+++ Record extracts

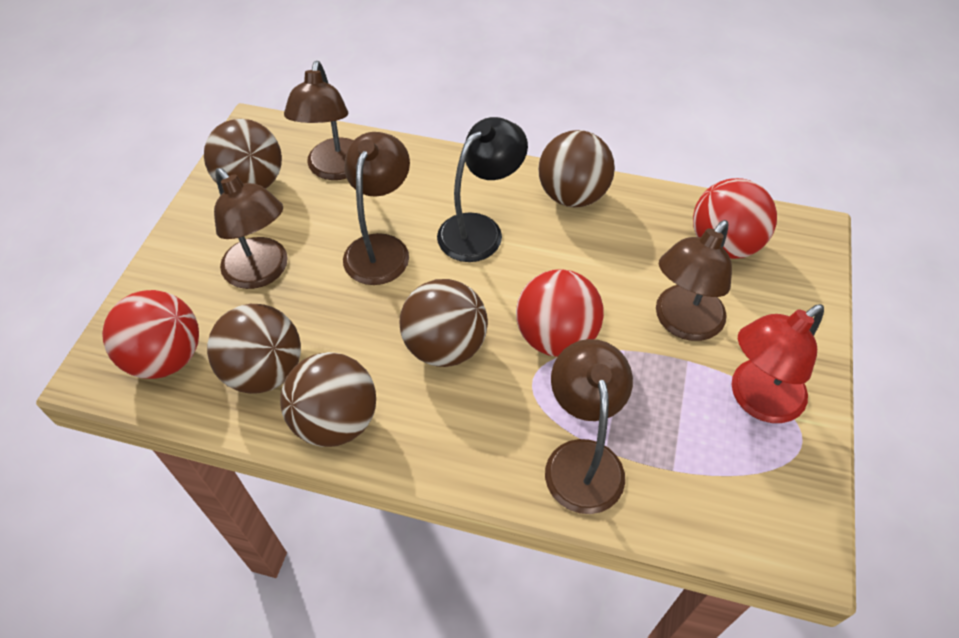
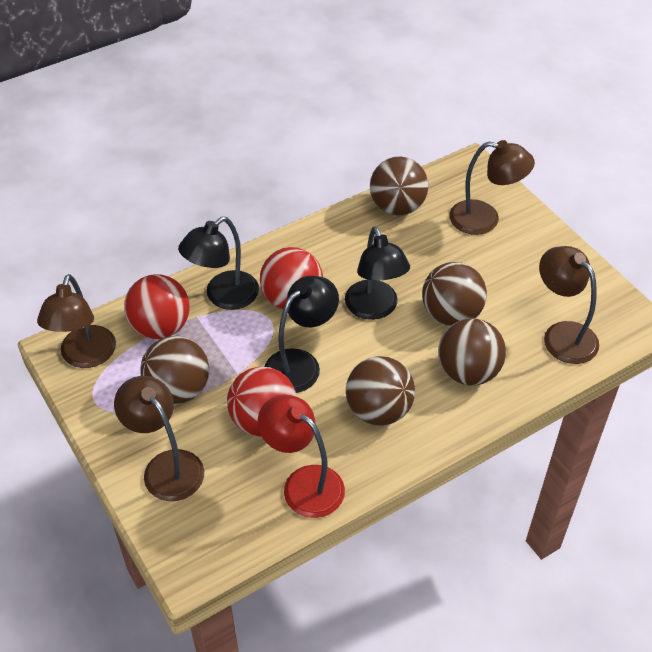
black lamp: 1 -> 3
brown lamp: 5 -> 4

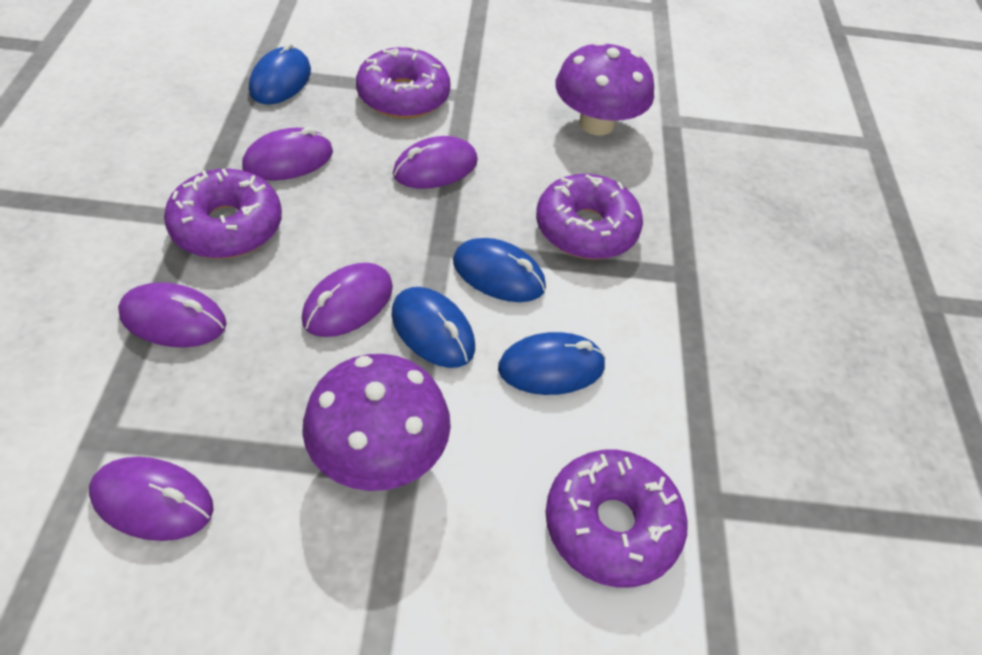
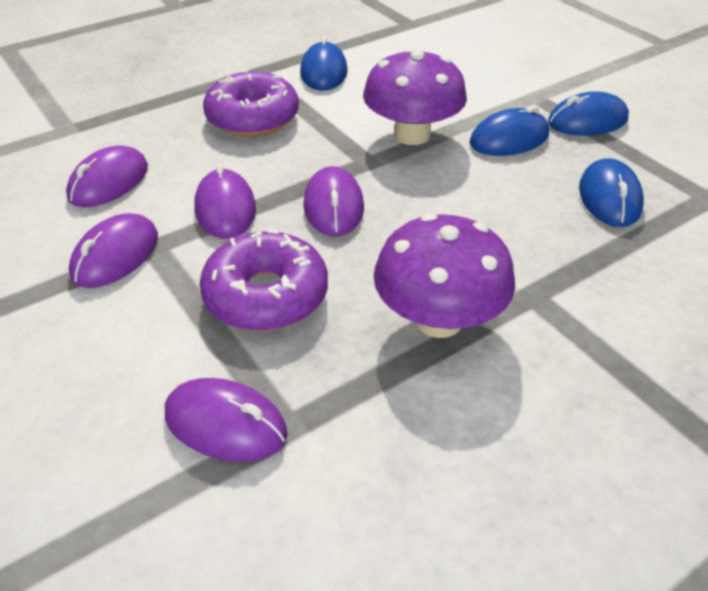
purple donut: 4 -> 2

++++++
+++ Record extracts

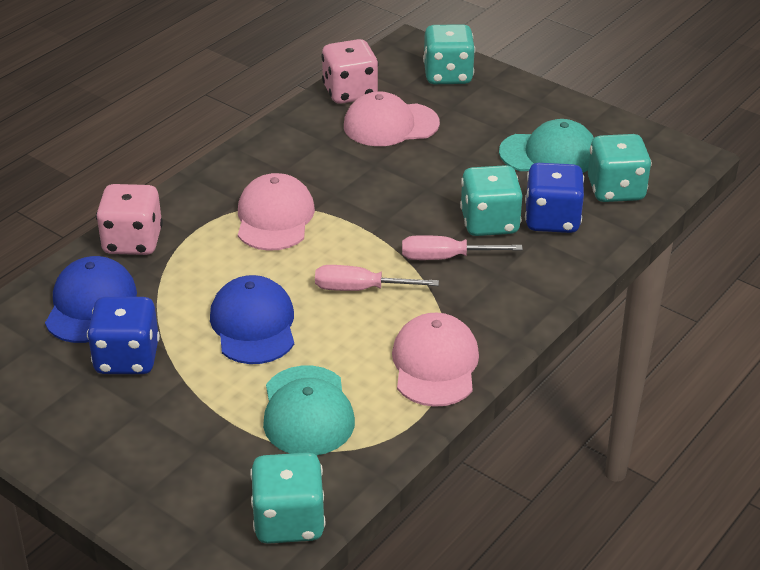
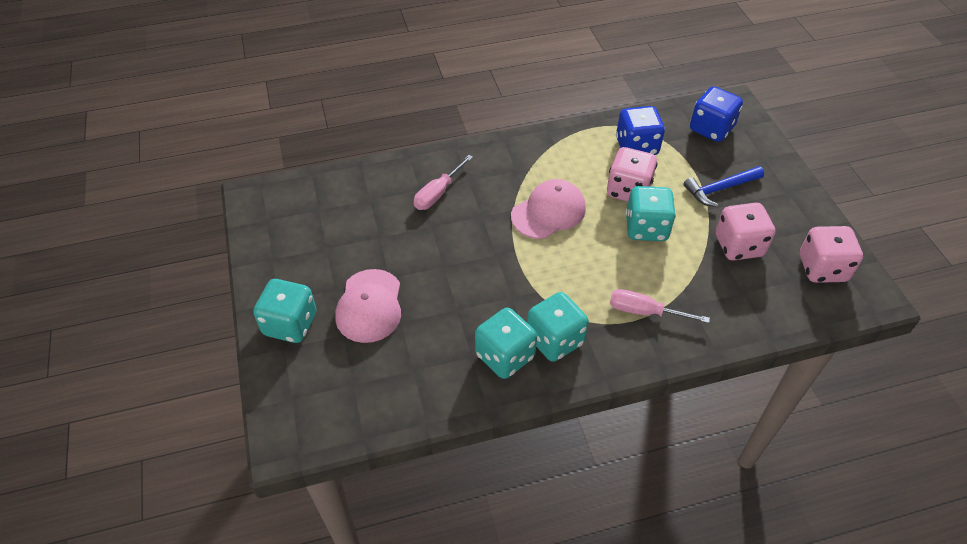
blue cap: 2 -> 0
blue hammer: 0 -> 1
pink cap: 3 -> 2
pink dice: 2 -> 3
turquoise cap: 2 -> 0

++++++

§ **Your instructions**: Here the job is to set down exactly the lines of the material above that fall between the one with "blue cap: 2 -> 0" and the one with "turquoise cap: 2 -> 0", inclusive, and nothing beyond them.

§ **Exercise output**:
blue cap: 2 -> 0
blue hammer: 0 -> 1
pink cap: 3 -> 2
pink dice: 2 -> 3
turquoise cap: 2 -> 0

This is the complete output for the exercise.